In the copy you make, include no pictures, and transcribe every record exactly.

[Opening Records for this task section]

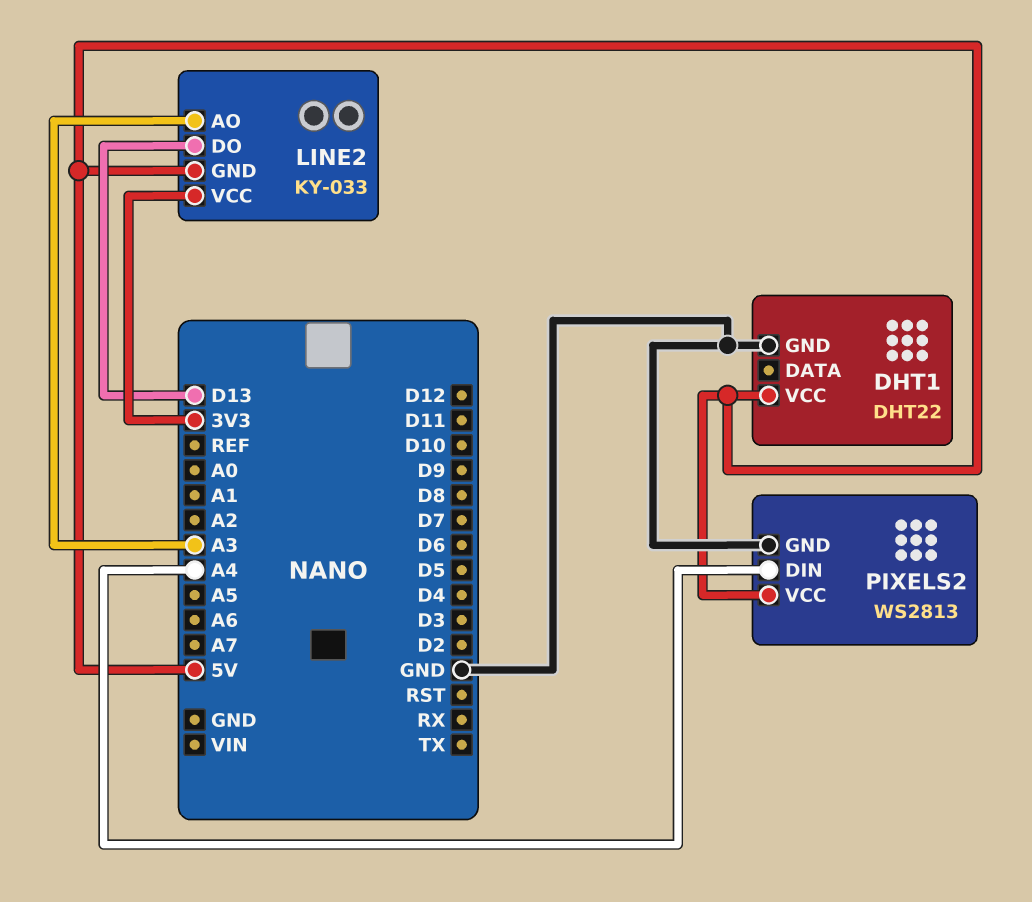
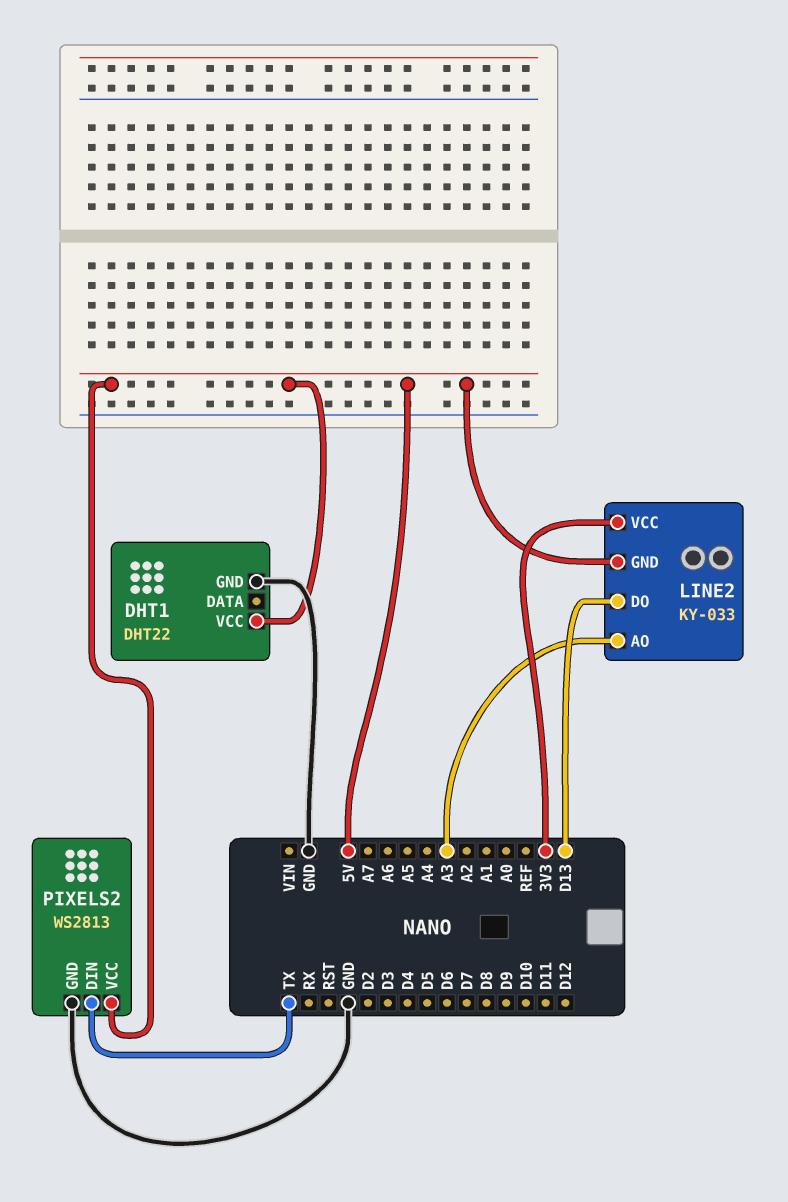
PIXELS2 pin DIN: A4 -> TX

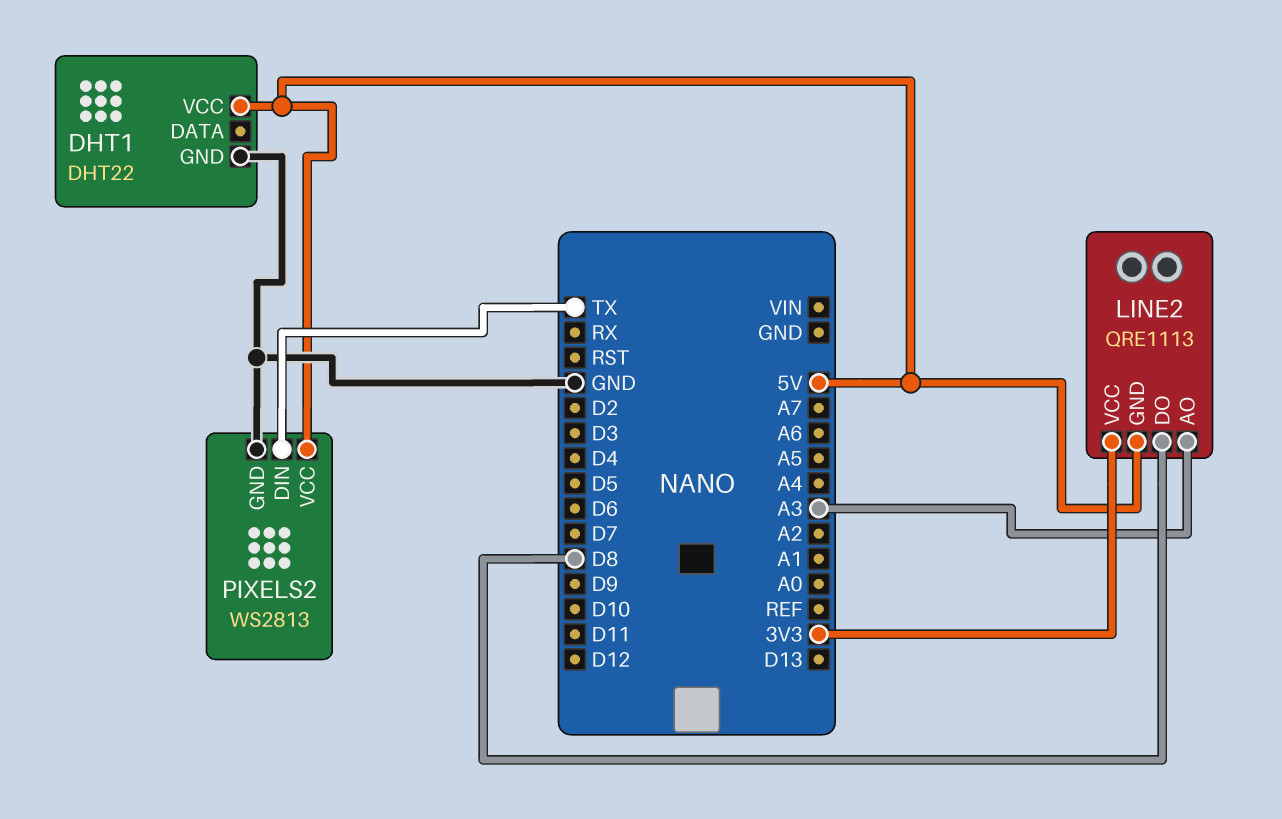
LINE2: KY-033 -> QRE1113
LINE2 pin DO: D13 -> D8

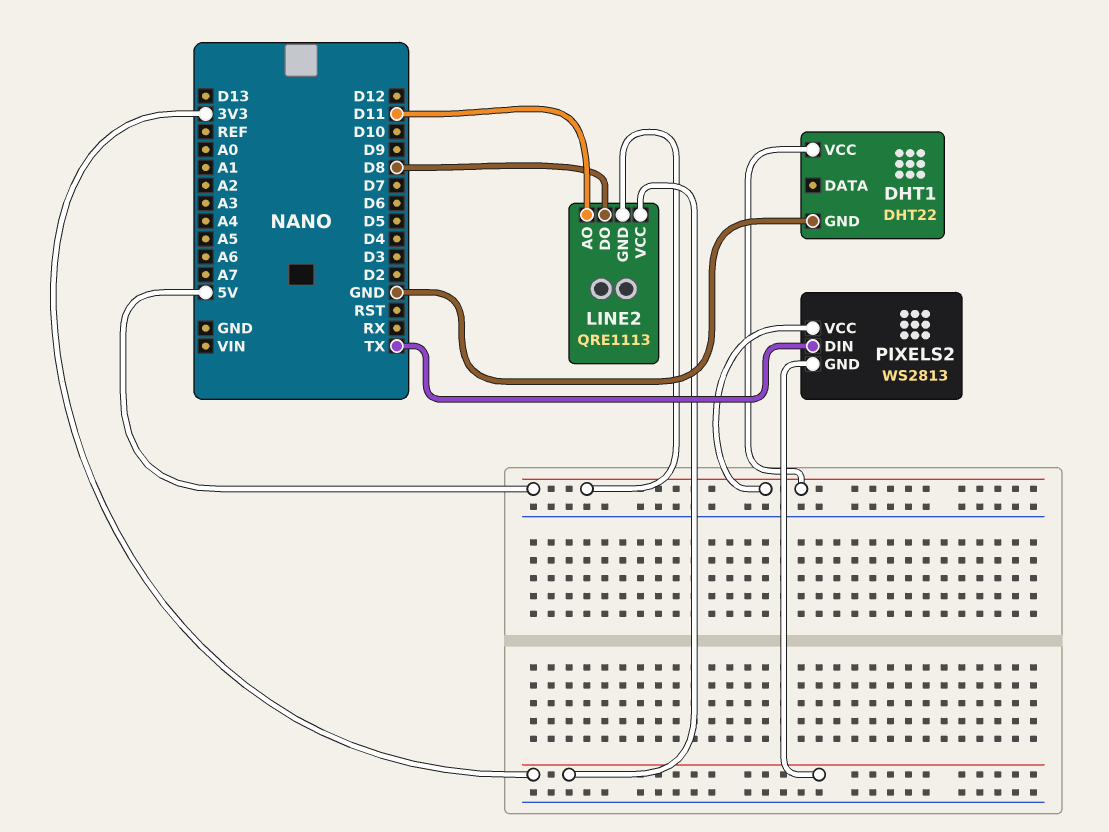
LINE2 pin AO: A3 -> D11
PIXELS2 pin GND: GND -> 3V3

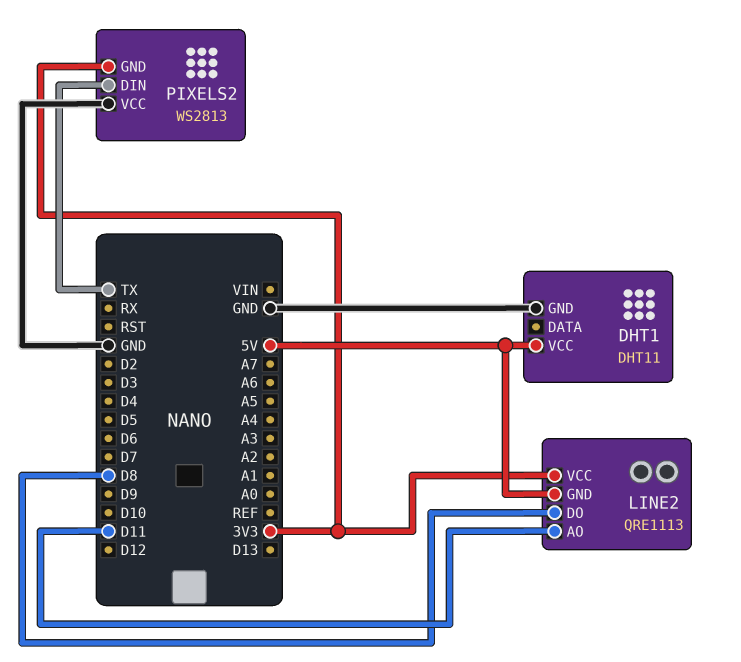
DHT1: DHT22 -> DHT11
PIXELS2 pin VCC: 5V -> GND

[Closing Records for this task section]

### Answer for the task
PIXELS2 pin DIN: A4 -> TX

LINE2: KY-033 -> QRE1113
LINE2 pin DO: D13 -> D8

LINE2 pin AO: A3 -> D11
PIXELS2 pin GND: GND -> 3V3

DHT1: DHT22 -> DHT11
PIXELS2 pin VCC: 5V -> GND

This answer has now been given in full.